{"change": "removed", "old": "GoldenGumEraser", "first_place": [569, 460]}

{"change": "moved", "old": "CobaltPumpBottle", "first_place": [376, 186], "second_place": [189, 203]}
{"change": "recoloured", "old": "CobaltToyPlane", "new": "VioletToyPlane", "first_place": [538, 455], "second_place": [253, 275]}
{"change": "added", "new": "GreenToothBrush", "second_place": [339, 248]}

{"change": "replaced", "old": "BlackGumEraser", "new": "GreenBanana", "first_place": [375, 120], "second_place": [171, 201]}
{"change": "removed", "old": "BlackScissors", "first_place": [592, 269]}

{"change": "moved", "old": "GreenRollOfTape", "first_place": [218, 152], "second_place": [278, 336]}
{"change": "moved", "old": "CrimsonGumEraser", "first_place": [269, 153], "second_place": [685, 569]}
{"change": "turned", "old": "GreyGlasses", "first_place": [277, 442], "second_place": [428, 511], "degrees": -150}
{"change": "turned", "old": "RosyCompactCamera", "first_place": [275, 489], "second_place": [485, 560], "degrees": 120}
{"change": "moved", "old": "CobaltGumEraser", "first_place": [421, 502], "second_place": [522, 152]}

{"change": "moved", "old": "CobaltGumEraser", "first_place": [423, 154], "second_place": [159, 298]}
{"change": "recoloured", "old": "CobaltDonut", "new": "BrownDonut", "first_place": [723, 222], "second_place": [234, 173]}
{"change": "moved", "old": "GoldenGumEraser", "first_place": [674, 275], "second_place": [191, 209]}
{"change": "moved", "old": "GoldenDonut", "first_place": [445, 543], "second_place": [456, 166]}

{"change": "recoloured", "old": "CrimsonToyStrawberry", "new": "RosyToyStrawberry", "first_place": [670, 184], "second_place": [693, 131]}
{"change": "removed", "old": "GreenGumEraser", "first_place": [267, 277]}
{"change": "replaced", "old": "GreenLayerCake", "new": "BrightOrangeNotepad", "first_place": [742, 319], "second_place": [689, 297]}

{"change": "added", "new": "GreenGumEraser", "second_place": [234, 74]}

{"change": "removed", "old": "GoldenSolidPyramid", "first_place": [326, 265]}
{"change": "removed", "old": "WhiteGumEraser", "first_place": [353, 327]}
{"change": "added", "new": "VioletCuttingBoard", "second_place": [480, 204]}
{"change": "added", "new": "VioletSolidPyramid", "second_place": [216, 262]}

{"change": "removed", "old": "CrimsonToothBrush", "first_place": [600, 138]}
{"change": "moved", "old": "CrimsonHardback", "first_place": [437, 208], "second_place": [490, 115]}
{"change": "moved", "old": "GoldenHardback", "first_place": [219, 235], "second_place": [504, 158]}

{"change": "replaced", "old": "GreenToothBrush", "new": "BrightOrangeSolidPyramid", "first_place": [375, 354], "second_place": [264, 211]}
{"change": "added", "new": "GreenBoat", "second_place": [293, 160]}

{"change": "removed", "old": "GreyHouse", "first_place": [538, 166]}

▶ **Task goal**:
Retype all of the material exactly as it stands above.

▶ **Expected answer**:
{"change": "removed", "old": "GoldenGumEraser", "first_place": [569, 460]}

{"change": "moved", "old": "CobaltPumpBottle", "first_place": [376, 186], "second_place": [189, 203]}
{"change": "recoloured", "old": "CobaltToyPlane", "new": "VioletToyPlane", "first_place": [538, 455], "second_place": [253, 275]}
{"change": "added", "new": "GreenToothBrush", "second_place": [339, 248]}

{"change": "replaced", "old": "BlackGumEraser", "new": "GreenBanana", "first_place": [375, 120], "second_place": [171, 201]}
{"change": "removed", "old": "BlackScissors", "first_place": [592, 269]}

{"change": "moved", "old": "GreenRollOfTape", "first_place": [218, 152], "second_place": [278, 336]}
{"change": "moved", "old": "CrimsonGumEraser", "first_place": [269, 153], "second_place": [685, 569]}
{"change": "turned", "old": "GreyGlasses", "first_place": [277, 442], "second_place": [428, 511], "degrees": -150}
{"change": "turned", "old": "RosyCompactCamera", "first_place": [275, 489], "second_place": [485, 560], "degrees": 120}
{"change": "moved", "old": "CobaltGumEraser", "first_place": [421, 502], "second_place": [522, 152]}

{"change": "moved", "old": "CobaltGumEraser", "first_place": [423, 154], "second_place": [159, 298]}
{"change": "recoloured", "old": "CobaltDonut", "new": "BrownDonut", "first_place": [723, 222], "second_place": [234, 173]}
{"change": "moved", "old": "GoldenGumEraser", "first_place": [674, 275], "second_place": [191, 209]}
{"change": "moved", "old": "GoldenDonut", "first_place": [445, 543], "second_place": [456, 166]}

{"change": "recoloured", "old": "CrimsonToyStrawberry", "new": "RosyToyStrawberry", "first_place": [670, 184], "second_place": [693, 131]}
{"change": "removed", "old": "GreenGumEraser", "first_place": [267, 277]}
{"change": "replaced", "old": "GreenLayerCake", "new": "BrightOrangeNotepad", "first_place": [742, 319], "second_place": [689, 297]}

{"change": "added", "new": "GreenGumEraser", "second_place": [234, 74]}

{"change": "removed", "old": "GoldenSolidPyramid", "first_place": [326, 265]}
{"change": "removed", "old": "WhiteGumEraser", "first_place": [353, 327]}
{"change": "added", "new": "VioletCuttingBoard", "second_place": [480, 204]}
{"change": "added", "new": "VioletSolidPyramid", "second_place": [216, 262]}

{"change": "removed", "old": "CrimsonToothBrush", "first_place": [600, 138]}
{"change": "moved", "old": "CrimsonHardback", "first_place": [437, 208], "second_place": [490, 115]}
{"change": "moved", "old": "GoldenHardback", "first_place": [219, 235], "second_place": [504, 158]}

{"change": "replaced", "old": "GreenToothBrush", "new": "BrightOrangeSolidPyramid", "first_place": [375, 354], "second_place": [264, 211]}
{"change": "added", "new": "GreenBoat", "second_place": [293, 160]}

{"change": "removed", "old": "GreyHouse", "first_place": [538, 166]}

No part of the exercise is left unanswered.